→ Prompt
All that is wanted is the exact lines from the first line of the data below through the line with "none -> pink brick F13 level 1", both ends included, with pictures omitted.

--- --- ---

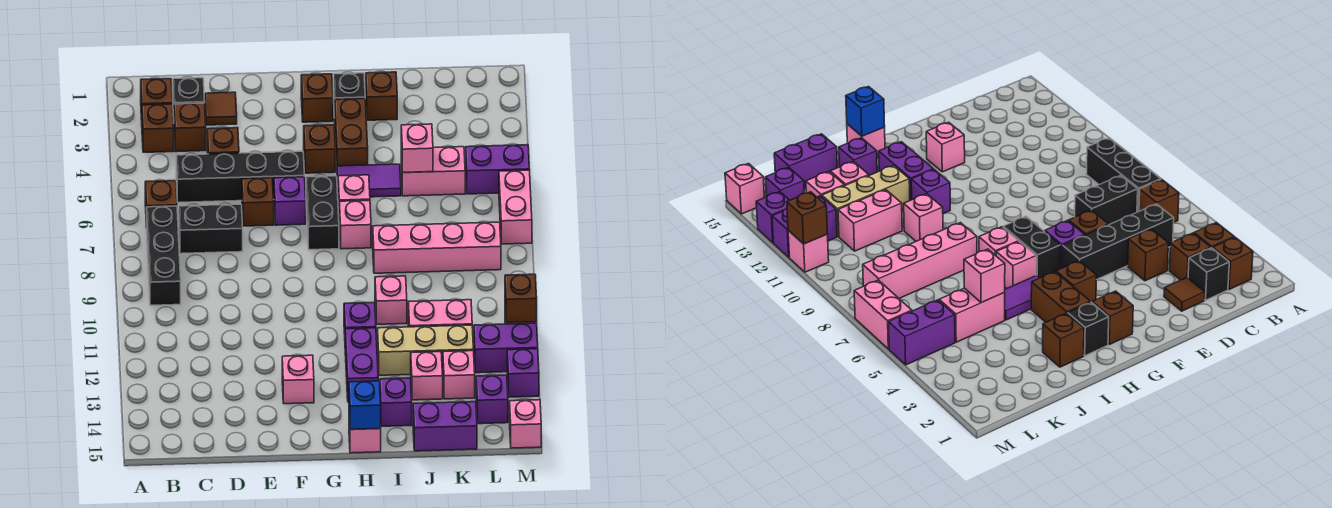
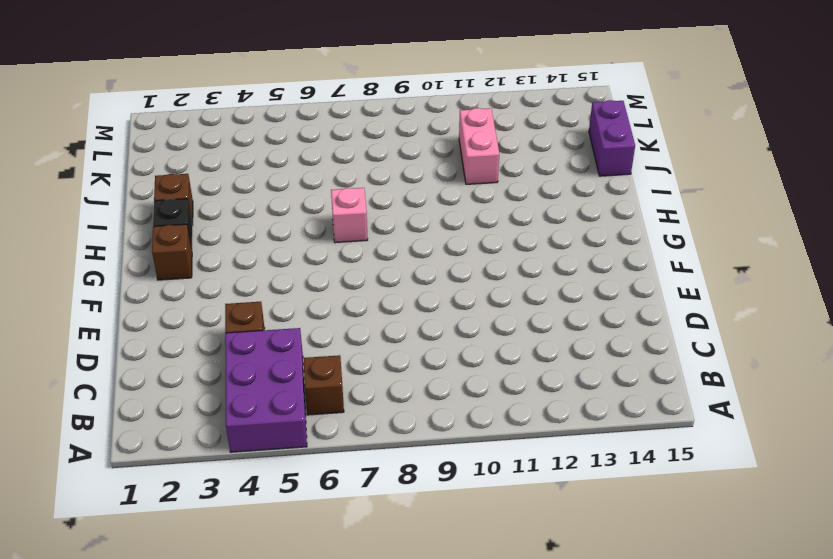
purple brick A4:C5 level 1 -> black brick C5:F5 level 1
none -> brown brick B2 level 1
none -> brown brick B3 level 1
none -> black brick B7:B9 level 1
none -> black brick C2 level 1

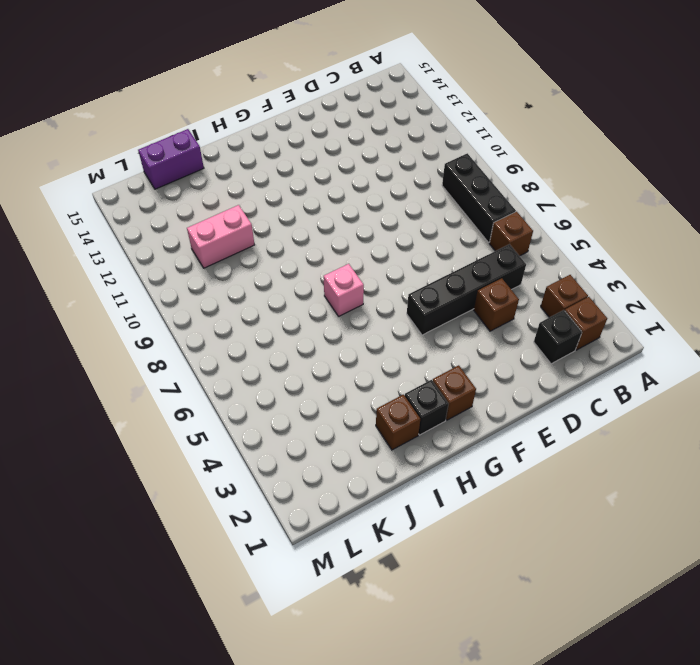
none -> brown brick C3 level 1
none -> black brick C7:D7 level 1
none -> brown tile D2 level 1
none -> brown brick E6 level 1

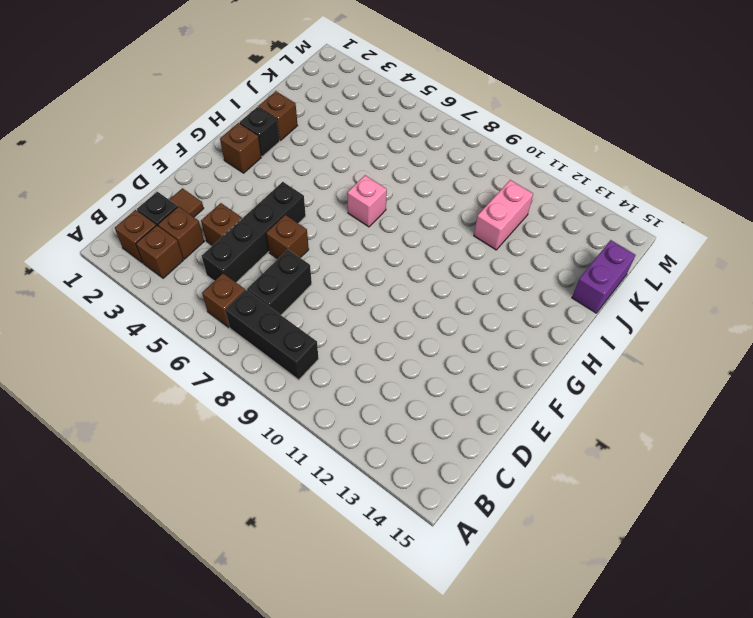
none -> purple brick F6 level 1
none -> pink brick F13 level 1
none -> brown brick G4 level 1
none -> black brick G6:G7 level 1

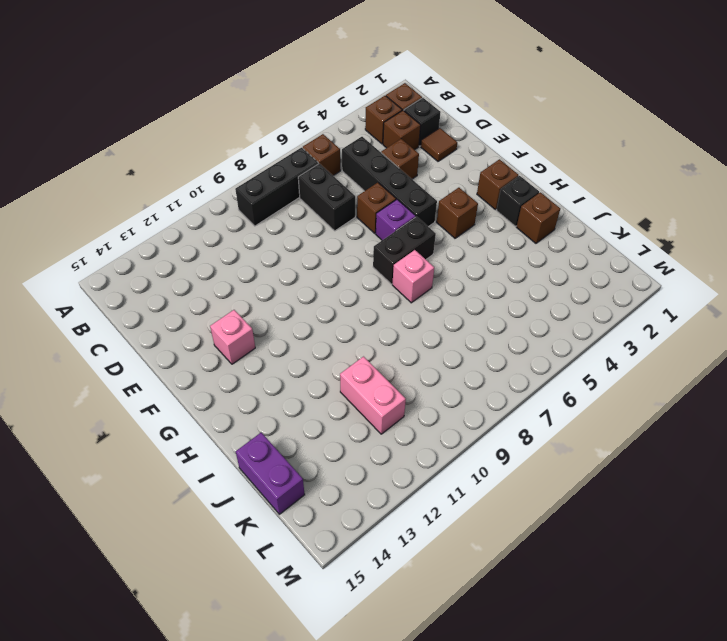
none -> brown brick H3:H4 level 1
none -> purple tile H5:I5 level 1
none -> pink brick H6 level 1
none -> purple brick H11 level 1

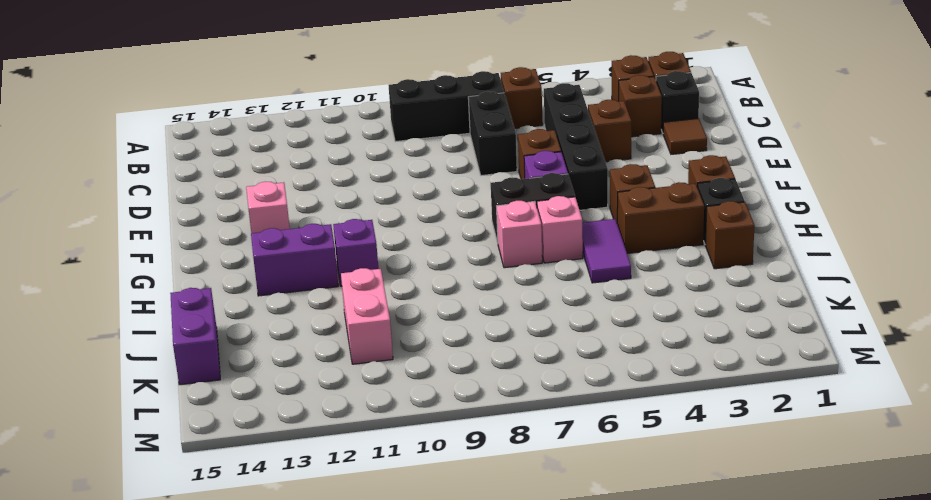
none -> pink brick H15 level 1
none -> pink brick I8:L8 level 1
none -> pink brick I10 level 1
none -> tan brick I12:K12 level 1

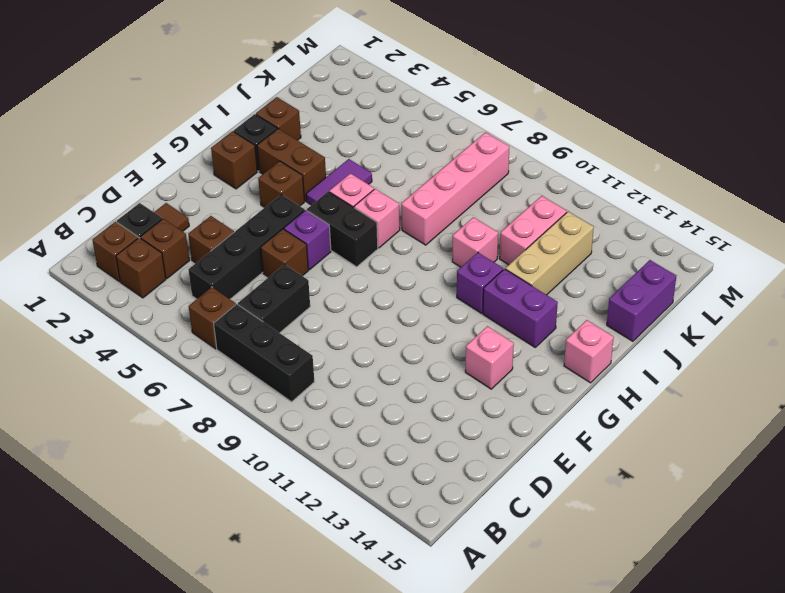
none -> purple brick I14 level 1
none -> pink brick J5:K5 level 1
none -> pink brick J13 level 1
none -> pink brick K13 level 1

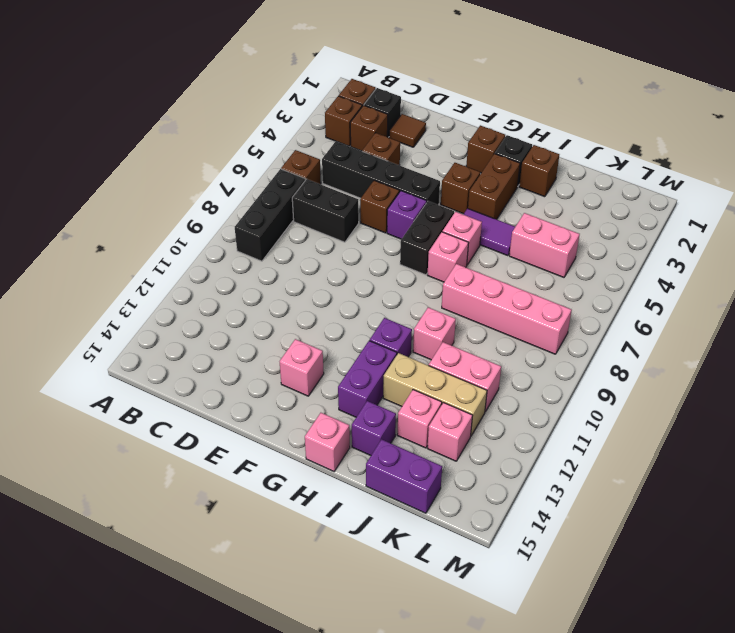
none -> purple brick L5:M5 level 1
none -> purple brick L12:M12 level 1
none -> purple brick L14 level 1
none -> pink brick M6:M7 level 1

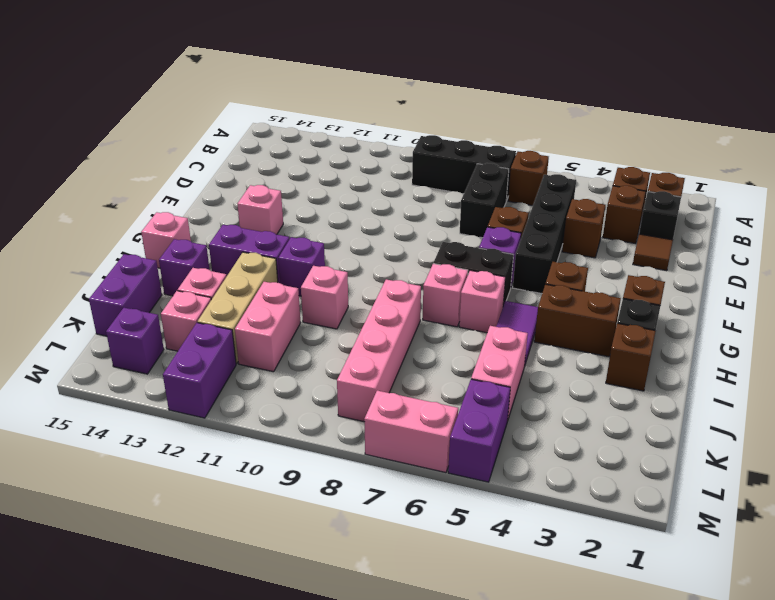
none -> pink brick M11 level 1
none -> purple brick M13 level 1
none -> pink brick M15 level 1
none -> blue brick H15 level 2

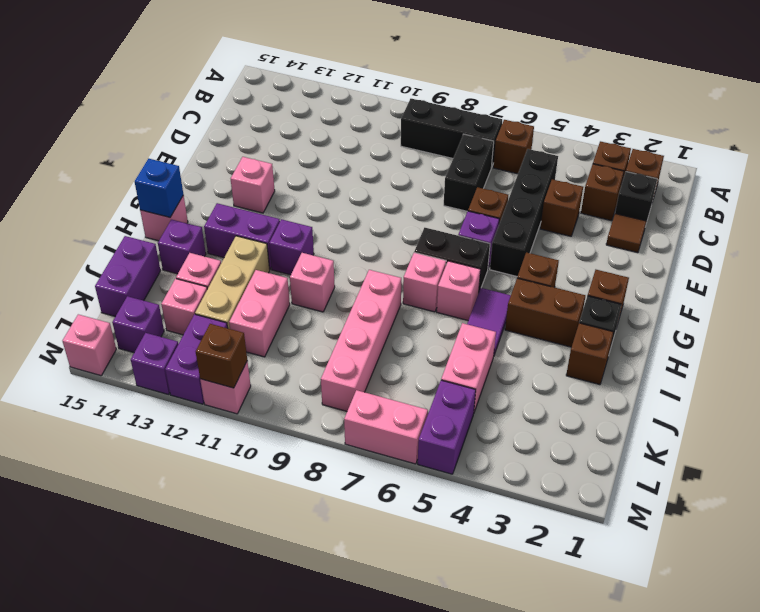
none -> pink brick J5 level 2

--- --- ---

→ Answer
purple brick A4:C5 level 1 -> black brick C5:F5 level 1
none -> brown brick B2 level 1
none -> brown brick B3 level 1
none -> black brick B7:B9 level 1
none -> black brick C2 level 1

none -> brown brick C3 level 1
none -> black brick C7:D7 level 1
none -> brown tile D2 level 1
none -> brown brick E6 level 1

none -> purple brick F6 level 1
none -> pink brick F13 level 1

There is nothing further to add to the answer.